DATA: Begin

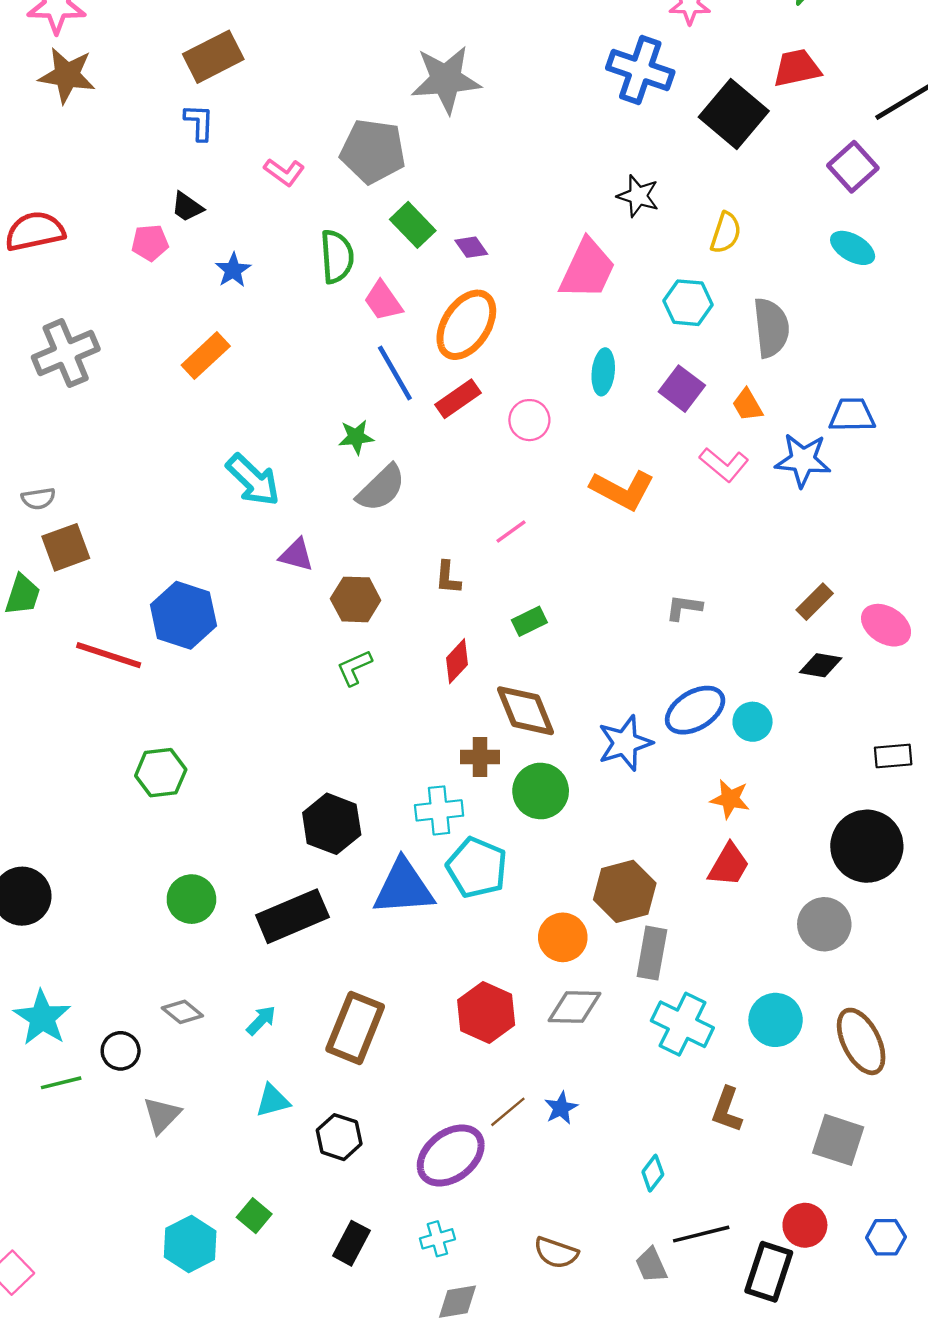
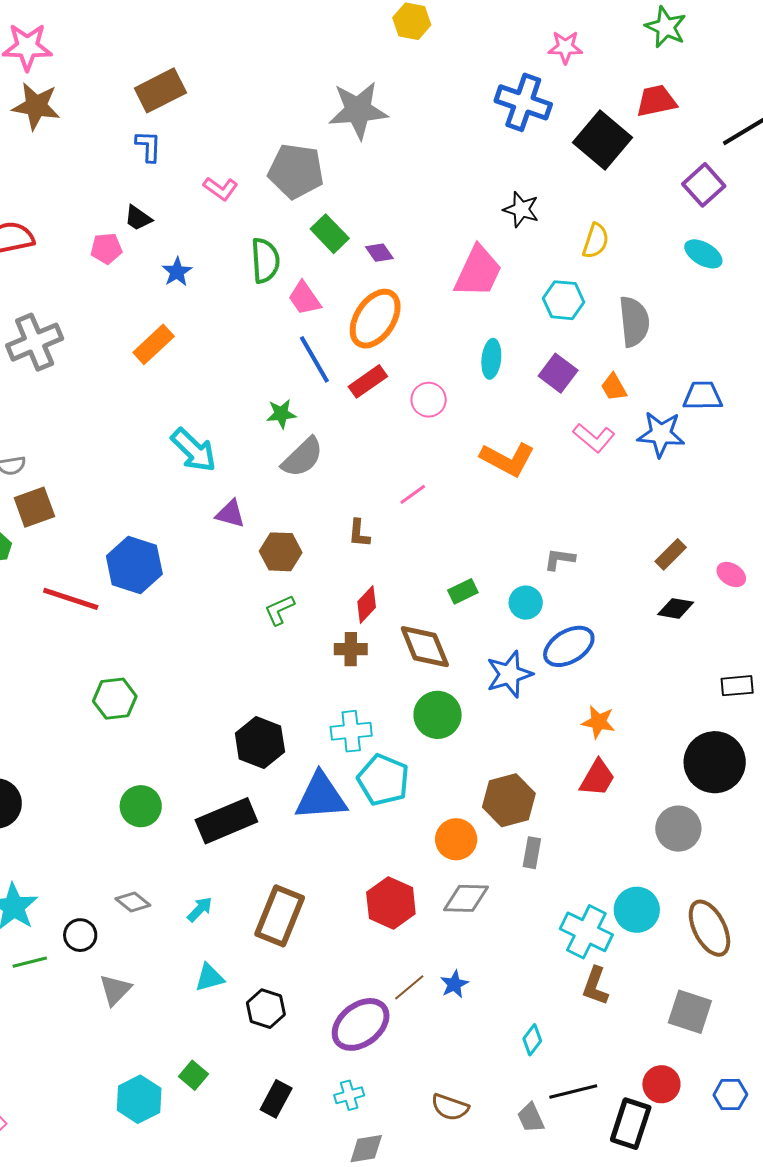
green rectangle: (529, 621) -> (463, 591), moved
pink ellipse: (886, 625) -> (731, 574), size x0.7
cyan circle: (753, 722) -> (526, 603), moved
brown cross: (480, 757) -> (351, 649), moved
gray rectangle: (652, 953) -> (532, 853), size x0.7
cyan cross: (682, 1024) -> (586, 932), moved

DATA: End

=== EXERCISE DESCRIPTION ===
Every entry above needs to be copied exactly, and no pictures go with it.

=== RESPONSE FOR THIS EXERCISE ===
green rectangle: (529, 621) -> (463, 591), moved
pink ellipse: (886, 625) -> (731, 574), size x0.7
cyan circle: (753, 722) -> (526, 603), moved
brown cross: (480, 757) -> (351, 649), moved
gray rectangle: (652, 953) -> (532, 853), size x0.7
cyan cross: (682, 1024) -> (586, 932), moved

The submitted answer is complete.